### WHAT IS NEEDED
Set down the entries once more exactly as they were written.

==== SUPPLIED INFORMATION

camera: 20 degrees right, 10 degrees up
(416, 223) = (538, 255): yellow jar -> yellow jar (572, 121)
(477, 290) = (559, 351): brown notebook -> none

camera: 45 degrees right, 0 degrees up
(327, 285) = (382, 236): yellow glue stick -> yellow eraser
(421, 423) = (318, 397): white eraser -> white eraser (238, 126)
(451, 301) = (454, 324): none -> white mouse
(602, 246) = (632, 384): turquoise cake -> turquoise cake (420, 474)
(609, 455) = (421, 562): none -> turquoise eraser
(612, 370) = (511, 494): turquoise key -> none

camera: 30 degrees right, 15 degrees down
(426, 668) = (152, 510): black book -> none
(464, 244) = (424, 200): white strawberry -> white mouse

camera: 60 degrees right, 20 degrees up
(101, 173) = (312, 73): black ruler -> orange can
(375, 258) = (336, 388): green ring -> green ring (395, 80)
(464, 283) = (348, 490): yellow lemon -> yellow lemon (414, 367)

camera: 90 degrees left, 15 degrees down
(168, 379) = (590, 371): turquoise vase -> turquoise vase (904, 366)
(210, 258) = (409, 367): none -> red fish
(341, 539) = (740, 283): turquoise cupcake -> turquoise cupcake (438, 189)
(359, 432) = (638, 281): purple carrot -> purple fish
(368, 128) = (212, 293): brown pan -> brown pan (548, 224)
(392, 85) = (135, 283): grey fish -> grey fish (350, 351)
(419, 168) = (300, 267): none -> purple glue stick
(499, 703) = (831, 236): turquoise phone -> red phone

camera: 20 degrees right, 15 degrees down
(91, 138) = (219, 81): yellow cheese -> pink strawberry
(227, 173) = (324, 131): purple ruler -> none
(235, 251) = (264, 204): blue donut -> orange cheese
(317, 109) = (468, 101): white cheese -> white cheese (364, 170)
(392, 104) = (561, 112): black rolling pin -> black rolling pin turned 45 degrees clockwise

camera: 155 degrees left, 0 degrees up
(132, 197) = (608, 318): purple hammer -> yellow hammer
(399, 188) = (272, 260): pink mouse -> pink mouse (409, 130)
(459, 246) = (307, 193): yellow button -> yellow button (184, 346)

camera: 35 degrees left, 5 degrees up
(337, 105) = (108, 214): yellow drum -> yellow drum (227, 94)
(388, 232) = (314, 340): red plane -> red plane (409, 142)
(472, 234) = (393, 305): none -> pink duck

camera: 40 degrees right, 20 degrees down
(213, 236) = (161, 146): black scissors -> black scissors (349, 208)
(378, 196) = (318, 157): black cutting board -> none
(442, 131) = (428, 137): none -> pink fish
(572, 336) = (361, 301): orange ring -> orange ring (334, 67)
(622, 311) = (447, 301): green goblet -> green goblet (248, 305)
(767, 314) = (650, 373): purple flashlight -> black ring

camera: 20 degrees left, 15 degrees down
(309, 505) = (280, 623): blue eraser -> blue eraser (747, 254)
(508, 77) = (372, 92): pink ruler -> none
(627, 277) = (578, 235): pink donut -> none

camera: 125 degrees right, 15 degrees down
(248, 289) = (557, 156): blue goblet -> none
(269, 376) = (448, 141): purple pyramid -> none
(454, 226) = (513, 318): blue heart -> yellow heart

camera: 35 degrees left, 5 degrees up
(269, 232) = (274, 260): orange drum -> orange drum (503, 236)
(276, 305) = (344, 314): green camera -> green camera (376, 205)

========

### RESULT OF THIS TASK
camera: 20 degrees right, 10 degrees up
(416, 223) = (538, 255): yellow jar -> yellow jar (572, 121)
(477, 290) = (559, 351): brown notebook -> none

camera: 45 degrees right, 0 degrees up
(327, 285) = (382, 236): yellow glue stick -> yellow eraser
(421, 423) = (318, 397): white eraser -> white eraser (238, 126)
(451, 301) = (454, 324): none -> white mouse
(602, 246) = (632, 384): turquoise cake -> turquoise cake (420, 474)
(609, 455) = (421, 562): none -> turquoise eraser
(612, 370) = (511, 494): turquoise key -> none

camera: 30 degrees right, 15 degrees down
(426, 668) = (152, 510): black book -> none
(464, 244) = (424, 200): white strawberry -> white mouse

camera: 60 degrees right, 20 degrees up
(101, 173) = (312, 73): black ruler -> orange can
(375, 258) = (336, 388): green ring -> green ring (395, 80)
(464, 283) = (348, 490): yellow lemon -> yellow lemon (414, 367)

camera: 90 degrees left, 15 degrees down
(168, 379) = (590, 371): turquoise vase -> turquoise vase (904, 366)
(210, 258) = (409, 367): none -> red fish
(341, 539) = (740, 283): turquoise cupcake -> turquoise cupcake (438, 189)
(359, 432) = (638, 281): purple carrot -> purple fish
(368, 128) = (212, 293): brown pan -> brown pan (548, 224)
(392, 85) = (135, 283): grey fish -> grey fish (350, 351)
(419, 168) = (300, 267): none -> purple glue stick
(499, 703) = (831, 236): turquoise phone -> red phone

camera: 20 degrees right, 15 degrees down
(91, 138) = (219, 81): yellow cheese -> pink strawberry
(227, 173) = (324, 131): purple ruler -> none
(235, 251) = (264, 204): blue donut -> orange cheese
(317, 109) = (468, 101): white cheese -> white cheese (364, 170)
(392, 104) = (561, 112): black rolling pin -> black rolling pin turned 45 degrees clockwise

camera: 155 degrees left, 0 degrees up
(132, 197) = (608, 318): purple hammer -> yellow hammer
(399, 188) = (272, 260): pink mouse -> pink mouse (409, 130)
(459, 246) = (307, 193): yellow button -> yellow button (184, 346)

camera: 35 degrees left, 5 degrees up
(337, 105) = (108, 214): yellow drum -> yellow drum (227, 94)
(388, 232) = (314, 340): red plane -> red plane (409, 142)
(472, 234) = (393, 305): none -> pink duck

camera: 40 degrees right, 20 degrees down
(213, 236) = (161, 146): black scissors -> black scissors (349, 208)
(378, 196) = (318, 157): black cutting board -> none
(442, 131) = (428, 137): none -> pink fish
(572, 336) = (361, 301): orange ring -> orange ring (334, 67)
(622, 311) = (447, 301): green goblet -> green goblet (248, 305)
(767, 314) = (650, 373): purple flashlight -> black ring

camera: 20 degrees left, 15 degrees down
(309, 505) = (280, 623): blue eraser -> blue eraser (747, 254)
(508, 77) = (372, 92): pink ruler -> none
(627, 277) = (578, 235): pink donut -> none

camera: 125 degrees right, 15 degrees down
(248, 289) = (557, 156): blue goblet -> none
(269, 376) = (448, 141): purple pyramid -> none
(454, 226) = (513, 318): blue heart -> yellow heart

camera: 35 degrees left, 5 degrees up
(269, 232) = (274, 260): orange drum -> orange drum (503, 236)
(276, 305) = (344, 314): green camera -> green camera (376, 205)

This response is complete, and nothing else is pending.